--- Input data Enclosed Below ---

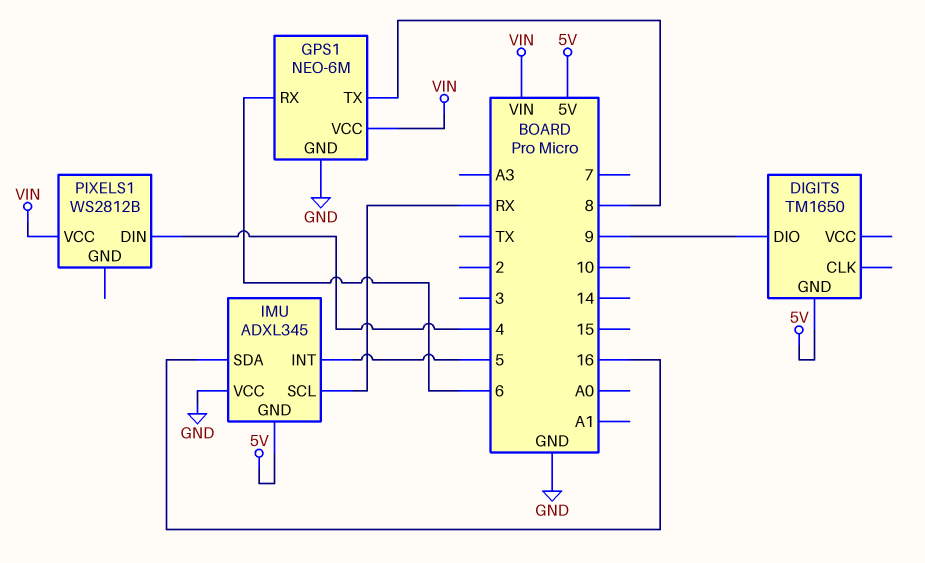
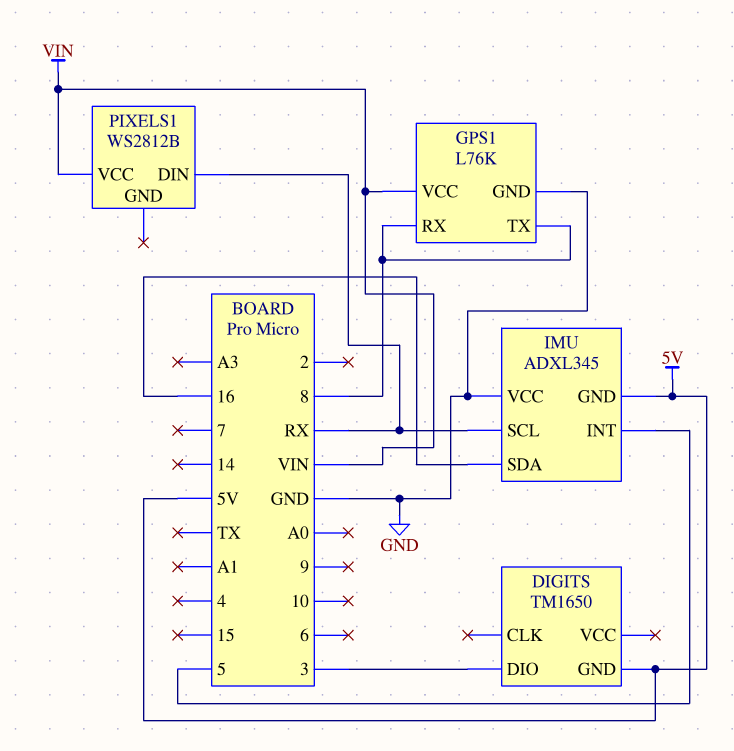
DIGITS pin DIO: 9 -> 3
GPS1: NEO-6M -> L76K
GPS1 pin RX: 6 -> 8
PIXELS1 pin DIN: 4 -> RX

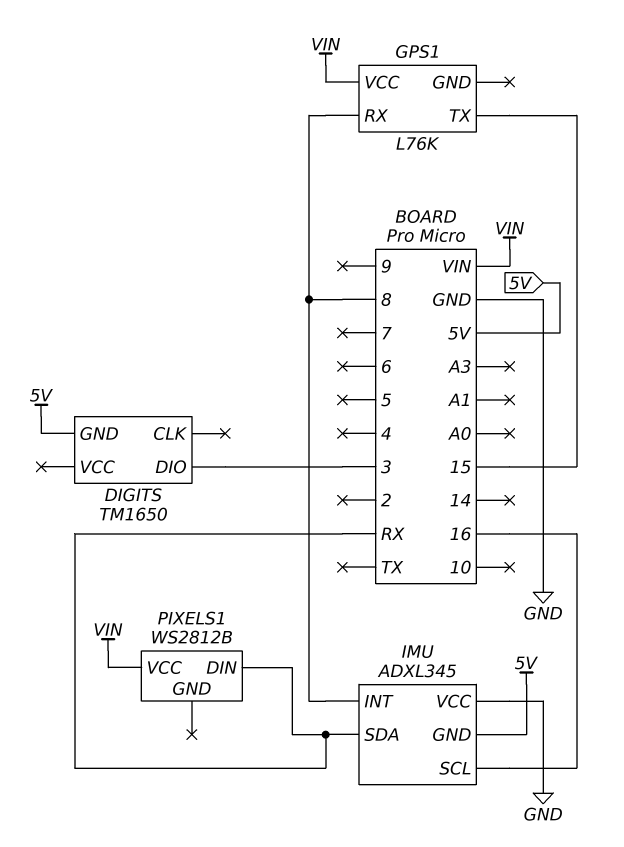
GPS1 pin GND: GND -> none
GPS1 pin TX: 8 -> 15
IMU pin INT: 5 -> 8
IMU pin SCL: RX -> 16
IMU pin SDA: 16 -> RX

--- End of Enclosed Input data ---

Your goal
Only an exact copy of the records, free of images, belongs in the answer.

The answer
DIGITS pin DIO: 9 -> 3
GPS1: NEO-6M -> L76K
GPS1 pin RX: 6 -> 8
PIXELS1 pin DIN: 4 -> RX

GPS1 pin GND: GND -> none
GPS1 pin TX: 8 -> 15
IMU pin INT: 5 -> 8
IMU pin SCL: RX -> 16
IMU pin SDA: 16 -> RX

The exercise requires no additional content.